Excerpt from data:
☆ ☆ ☆ ☆

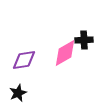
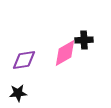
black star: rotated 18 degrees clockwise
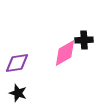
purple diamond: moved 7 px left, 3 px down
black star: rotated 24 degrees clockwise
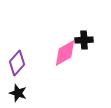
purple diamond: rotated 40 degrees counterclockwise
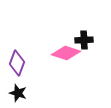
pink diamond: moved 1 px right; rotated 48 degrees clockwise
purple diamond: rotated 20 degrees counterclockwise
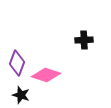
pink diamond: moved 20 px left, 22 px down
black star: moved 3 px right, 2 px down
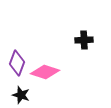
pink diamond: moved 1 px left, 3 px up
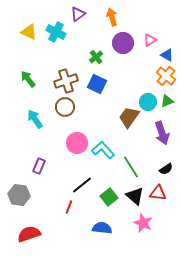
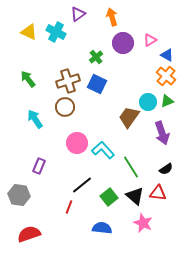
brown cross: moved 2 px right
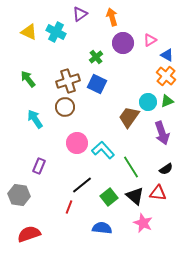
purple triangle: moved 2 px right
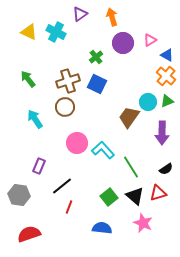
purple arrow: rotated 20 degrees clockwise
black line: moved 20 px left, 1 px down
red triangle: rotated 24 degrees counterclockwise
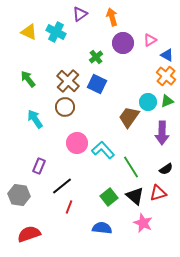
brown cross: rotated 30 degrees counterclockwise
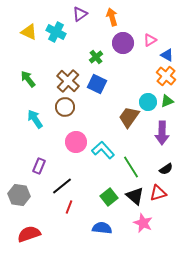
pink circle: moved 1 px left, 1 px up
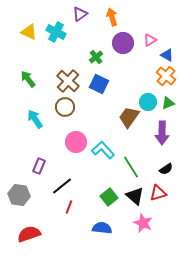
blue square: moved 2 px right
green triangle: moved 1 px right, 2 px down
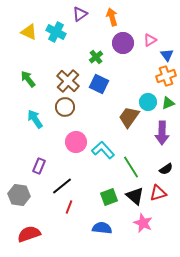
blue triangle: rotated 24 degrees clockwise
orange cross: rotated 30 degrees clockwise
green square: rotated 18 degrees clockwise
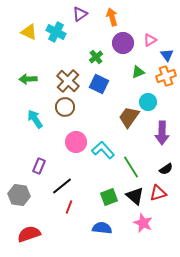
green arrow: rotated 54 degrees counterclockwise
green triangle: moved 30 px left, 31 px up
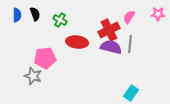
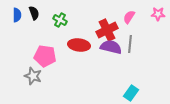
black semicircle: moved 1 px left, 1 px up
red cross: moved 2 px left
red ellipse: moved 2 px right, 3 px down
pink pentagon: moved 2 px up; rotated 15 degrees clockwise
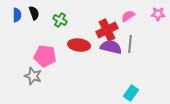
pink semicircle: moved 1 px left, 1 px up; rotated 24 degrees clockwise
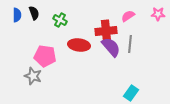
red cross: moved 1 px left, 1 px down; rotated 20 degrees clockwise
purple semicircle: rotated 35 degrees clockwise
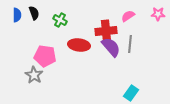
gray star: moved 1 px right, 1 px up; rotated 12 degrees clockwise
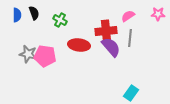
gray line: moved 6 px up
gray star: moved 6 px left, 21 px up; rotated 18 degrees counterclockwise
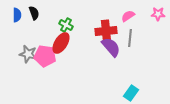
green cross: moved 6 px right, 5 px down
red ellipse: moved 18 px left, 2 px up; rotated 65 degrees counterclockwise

☆ ☆ ☆ ☆

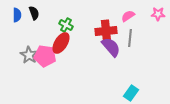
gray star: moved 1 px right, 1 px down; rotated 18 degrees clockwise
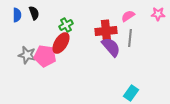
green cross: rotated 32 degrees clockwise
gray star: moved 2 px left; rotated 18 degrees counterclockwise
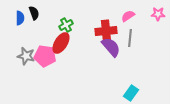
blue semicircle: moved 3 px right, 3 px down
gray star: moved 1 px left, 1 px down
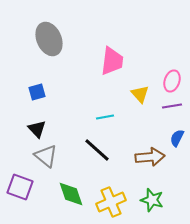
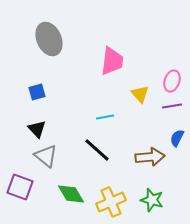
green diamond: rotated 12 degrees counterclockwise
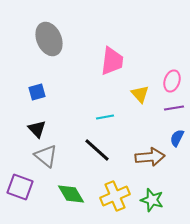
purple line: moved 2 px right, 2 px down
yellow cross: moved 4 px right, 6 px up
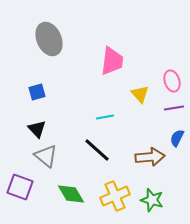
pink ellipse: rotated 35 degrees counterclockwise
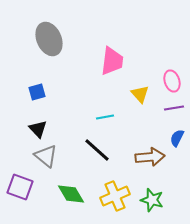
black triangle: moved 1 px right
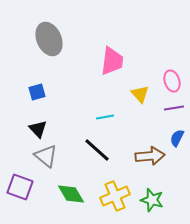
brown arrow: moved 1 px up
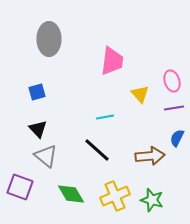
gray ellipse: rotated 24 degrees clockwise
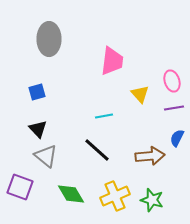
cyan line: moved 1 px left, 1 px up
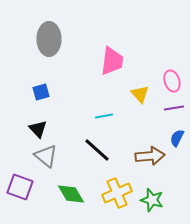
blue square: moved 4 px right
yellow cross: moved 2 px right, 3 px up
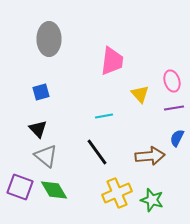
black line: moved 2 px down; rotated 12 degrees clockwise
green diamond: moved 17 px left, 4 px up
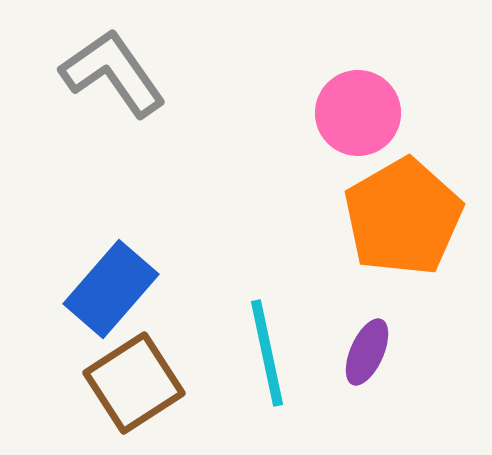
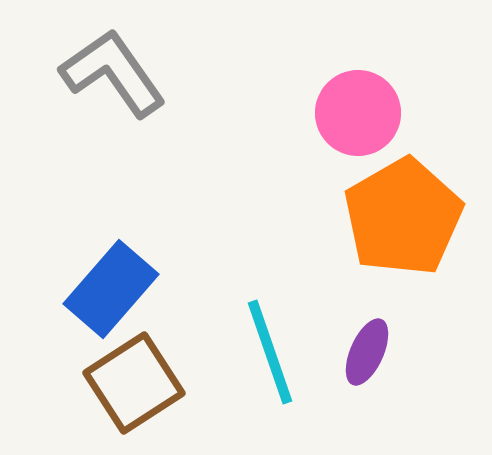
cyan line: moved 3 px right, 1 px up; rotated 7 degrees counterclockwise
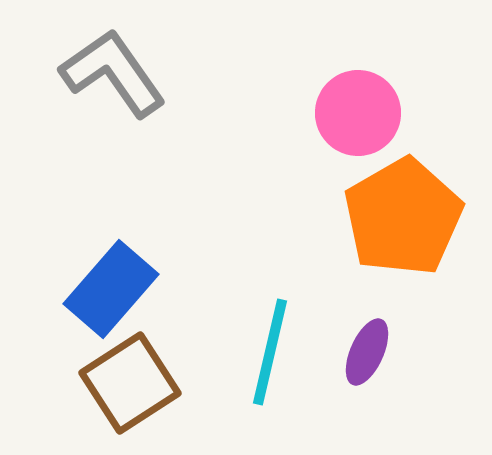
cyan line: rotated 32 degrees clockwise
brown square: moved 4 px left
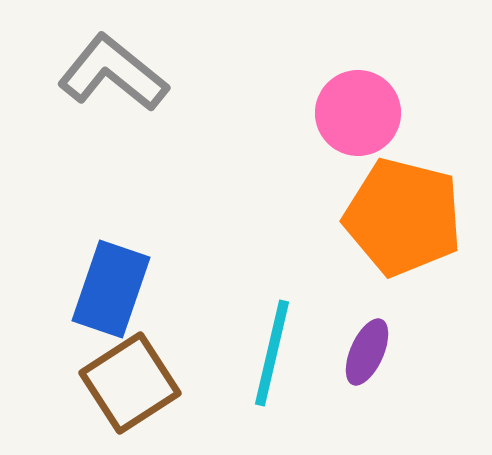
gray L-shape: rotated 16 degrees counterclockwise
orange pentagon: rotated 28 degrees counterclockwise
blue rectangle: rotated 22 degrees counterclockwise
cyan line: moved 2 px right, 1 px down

☆ ☆ ☆ ☆

# Given problem:
Please copy out the lines of the data above, from the line containing "brown cross: moved 2 px right" through the line containing "gray star: moved 6", including both of those lines. Leave out the pictures.

# Solution:
brown cross: moved 2 px right
purple triangle: moved 2 px right
purple arrow: rotated 20 degrees clockwise
black line: moved 20 px left, 1 px down
red triangle: rotated 24 degrees counterclockwise
brown cross: rotated 30 degrees counterclockwise
pink circle: moved 1 px left, 1 px up
blue square: moved 2 px right
green triangle: moved 1 px right, 2 px down
blue triangle: rotated 24 degrees clockwise
orange cross: rotated 30 degrees clockwise
green square: rotated 18 degrees clockwise
green arrow: rotated 54 degrees counterclockwise
green triangle: moved 30 px left, 31 px up
black semicircle: moved 1 px left, 1 px up
red cross: moved 2 px left
red ellipse: moved 2 px right, 3 px down
pink pentagon: moved 2 px up; rotated 15 degrees clockwise
pink semicircle: moved 1 px left, 1 px up; rotated 24 degrees clockwise
red cross: moved 1 px left, 1 px down; rotated 20 degrees clockwise
purple semicircle: rotated 35 degrees clockwise
gray star: moved 1 px right, 1 px up; rotated 12 degrees clockwise
gray line: moved 6 px up
gray star: moved 6 px left, 21 px up; rotated 18 degrees counterclockwise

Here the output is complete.